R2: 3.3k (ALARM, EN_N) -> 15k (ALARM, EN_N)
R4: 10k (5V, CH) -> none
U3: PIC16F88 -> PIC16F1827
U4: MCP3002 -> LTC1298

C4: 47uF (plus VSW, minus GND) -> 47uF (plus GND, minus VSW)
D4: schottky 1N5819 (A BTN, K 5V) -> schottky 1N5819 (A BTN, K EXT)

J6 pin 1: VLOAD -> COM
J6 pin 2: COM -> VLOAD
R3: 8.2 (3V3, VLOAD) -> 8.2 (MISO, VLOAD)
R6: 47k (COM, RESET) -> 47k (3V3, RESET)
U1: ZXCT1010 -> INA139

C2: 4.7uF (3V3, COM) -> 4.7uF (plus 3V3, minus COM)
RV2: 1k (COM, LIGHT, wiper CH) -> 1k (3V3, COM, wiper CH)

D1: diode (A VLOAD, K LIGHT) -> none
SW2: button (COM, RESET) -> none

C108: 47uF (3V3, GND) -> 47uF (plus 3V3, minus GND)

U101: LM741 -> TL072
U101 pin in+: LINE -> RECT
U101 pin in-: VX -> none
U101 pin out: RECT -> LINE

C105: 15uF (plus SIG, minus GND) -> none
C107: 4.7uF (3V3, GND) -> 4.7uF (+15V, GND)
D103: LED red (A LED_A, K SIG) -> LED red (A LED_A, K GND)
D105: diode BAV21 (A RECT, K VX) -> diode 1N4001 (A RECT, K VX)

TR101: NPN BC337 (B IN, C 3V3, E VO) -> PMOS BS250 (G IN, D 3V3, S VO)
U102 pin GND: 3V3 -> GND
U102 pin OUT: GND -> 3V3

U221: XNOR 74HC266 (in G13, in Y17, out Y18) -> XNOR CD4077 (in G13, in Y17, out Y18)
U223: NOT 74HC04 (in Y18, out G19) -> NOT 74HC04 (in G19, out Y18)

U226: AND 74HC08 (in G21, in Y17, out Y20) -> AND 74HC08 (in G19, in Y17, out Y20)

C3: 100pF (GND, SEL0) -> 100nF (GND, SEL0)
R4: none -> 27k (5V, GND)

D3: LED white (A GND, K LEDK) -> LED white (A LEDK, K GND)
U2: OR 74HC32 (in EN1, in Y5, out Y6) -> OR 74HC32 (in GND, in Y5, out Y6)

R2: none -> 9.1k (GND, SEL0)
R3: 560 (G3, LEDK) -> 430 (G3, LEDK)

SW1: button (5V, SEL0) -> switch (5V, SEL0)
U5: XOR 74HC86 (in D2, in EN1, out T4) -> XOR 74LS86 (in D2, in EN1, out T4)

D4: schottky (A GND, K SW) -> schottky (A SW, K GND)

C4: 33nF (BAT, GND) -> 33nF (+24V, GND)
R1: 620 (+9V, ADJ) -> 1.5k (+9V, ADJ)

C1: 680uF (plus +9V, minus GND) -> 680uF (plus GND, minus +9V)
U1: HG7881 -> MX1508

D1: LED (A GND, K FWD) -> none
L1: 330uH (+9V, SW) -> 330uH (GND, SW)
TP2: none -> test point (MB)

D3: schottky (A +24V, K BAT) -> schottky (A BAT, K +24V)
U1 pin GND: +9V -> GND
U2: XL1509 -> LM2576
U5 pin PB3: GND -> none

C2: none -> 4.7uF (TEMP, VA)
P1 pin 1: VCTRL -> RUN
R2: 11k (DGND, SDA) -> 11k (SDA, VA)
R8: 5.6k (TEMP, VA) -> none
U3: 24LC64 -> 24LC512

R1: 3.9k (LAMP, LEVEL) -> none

• [Task description] If a line in the entries above contains the word "plus", copy it.

• [Written answer]
C4: 47uF (plus VSW, minus GND) -> 47uF (plus GND, minus VSW)
C2: 4.7uF (3V3, COM) -> 4.7uF (plus 3V3, minus COM)
C108: 47uF (3V3, GND) -> 47uF (plus 3V3, minus GND)
C105: 15uF (plus SIG, minus GND) -> none
C1: 680uF (plus +9V, minus GND) -> 680uF (plus GND, minus +9V)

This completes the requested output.